Work to be completed:
Collect every line of the records below that contains the word "none".

---+---

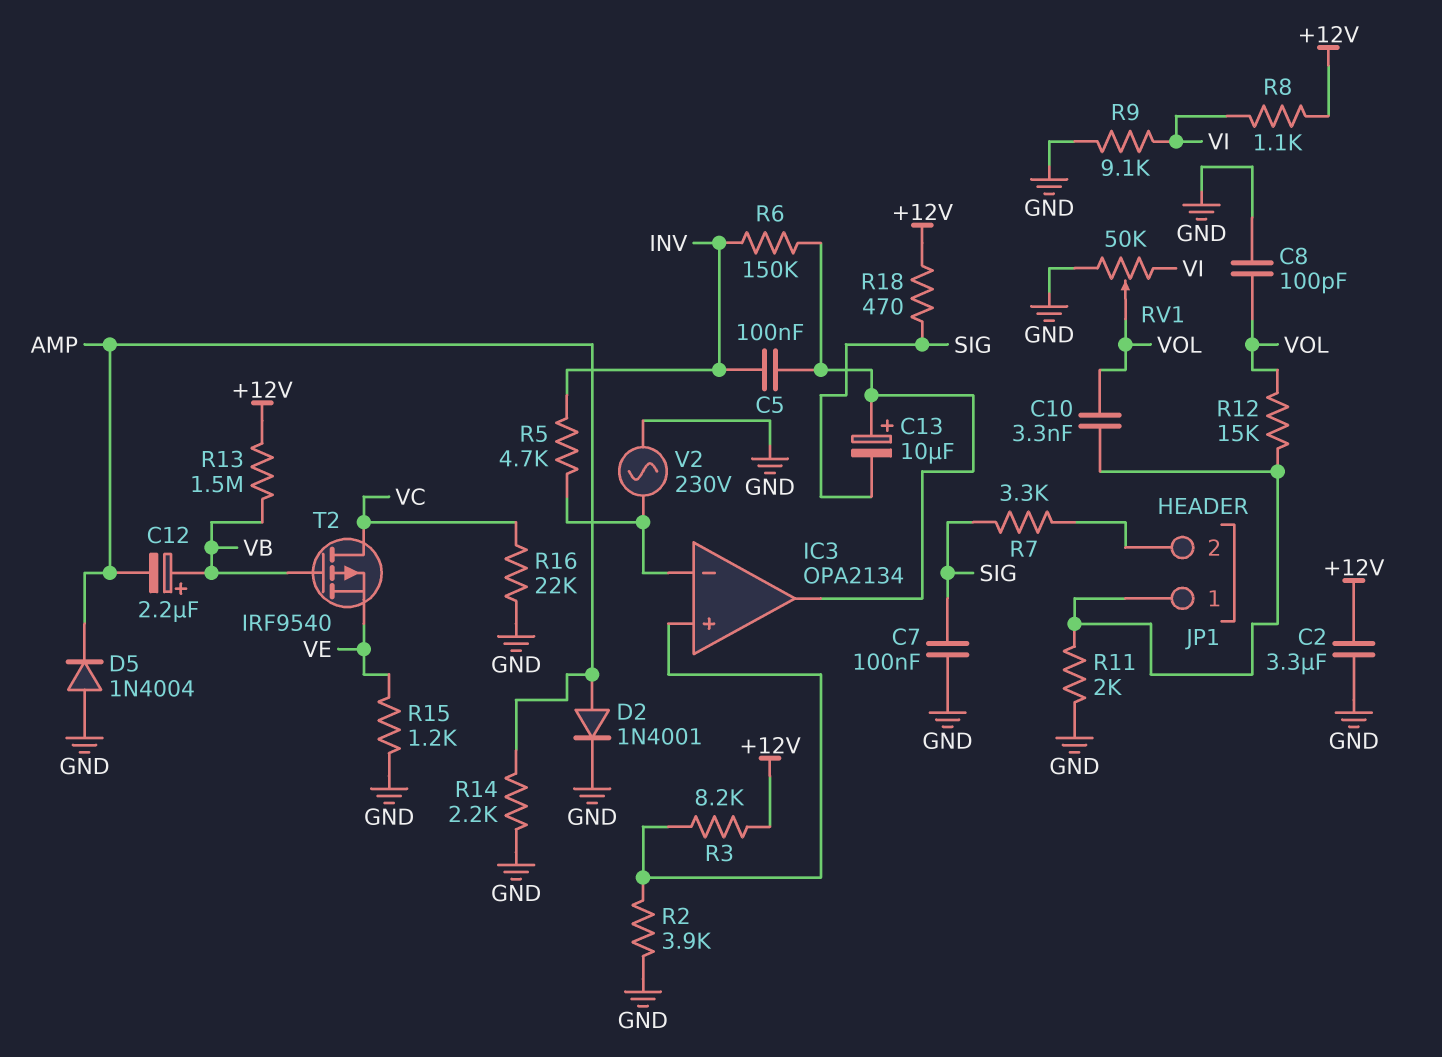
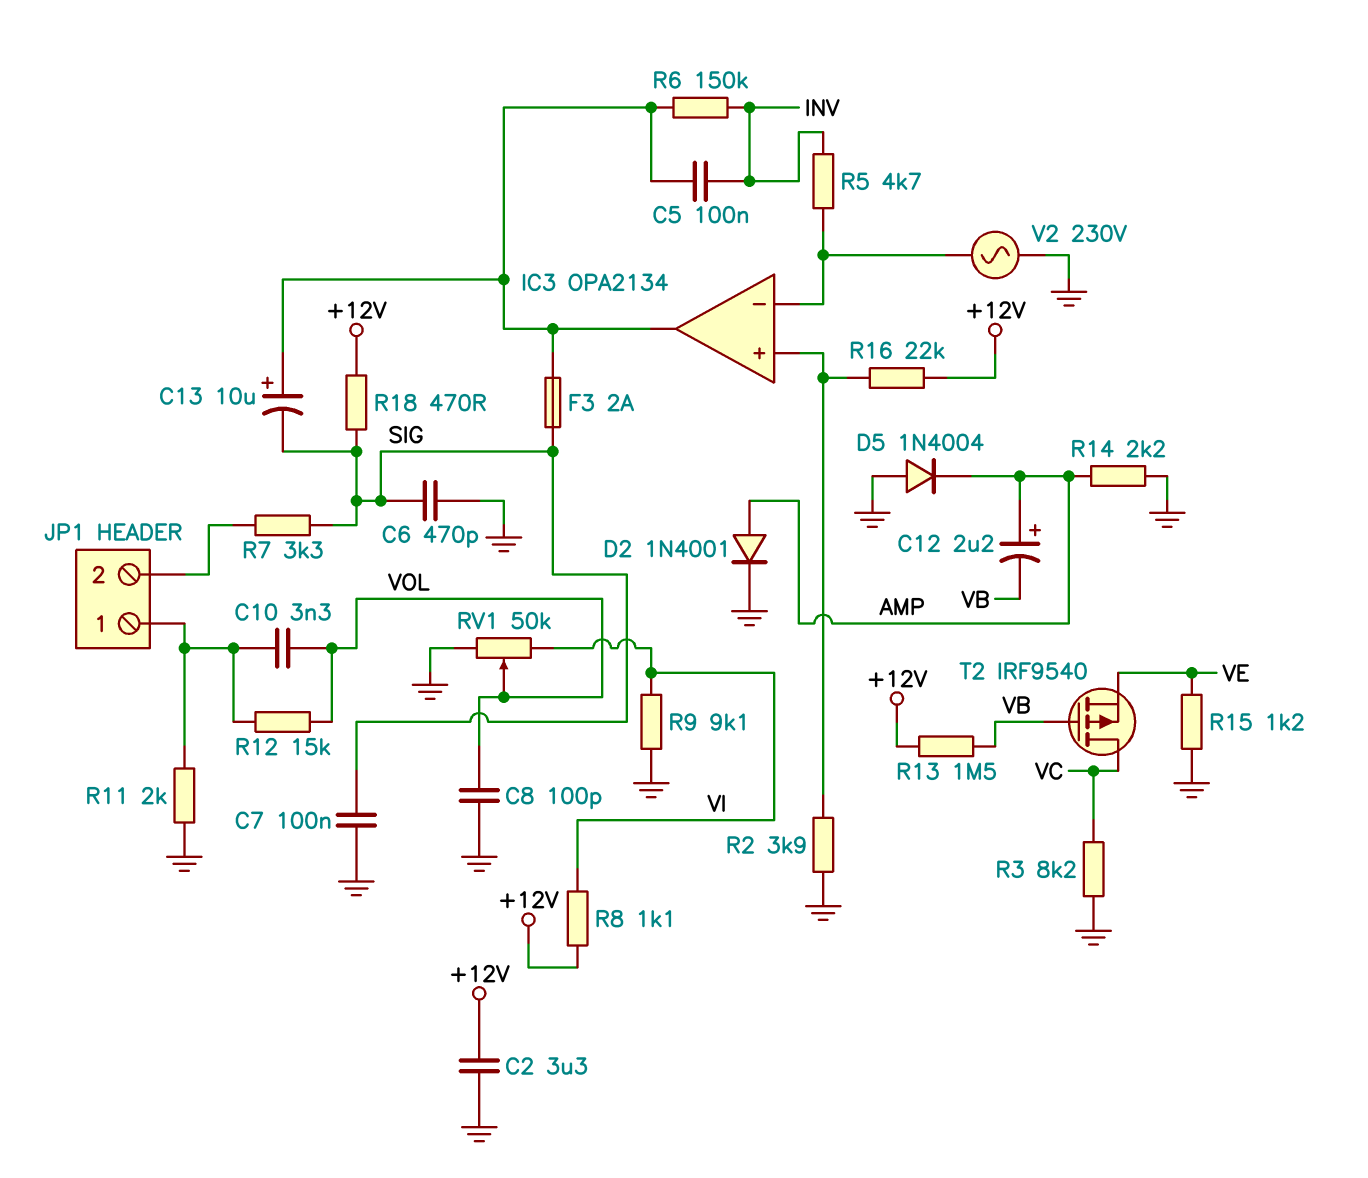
C6: none -> 470pF (GND, SIG)
C12: 2.2uF (plus VB, minus AMP) -> 2.2uF (plus AMP, minus VB)
F3: none -> 2A (IC3/out, SIG)
R3: 8.2k (+12V, IC3/in+) -> 8.2k (GND, VC)
R16: 22k (GND, VC) -> 22k (+12V, IC3/in+)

---+---

Your solution:
C6: none -> 470pF (GND, SIG)
F3: none -> 2A (IC3/out, SIG)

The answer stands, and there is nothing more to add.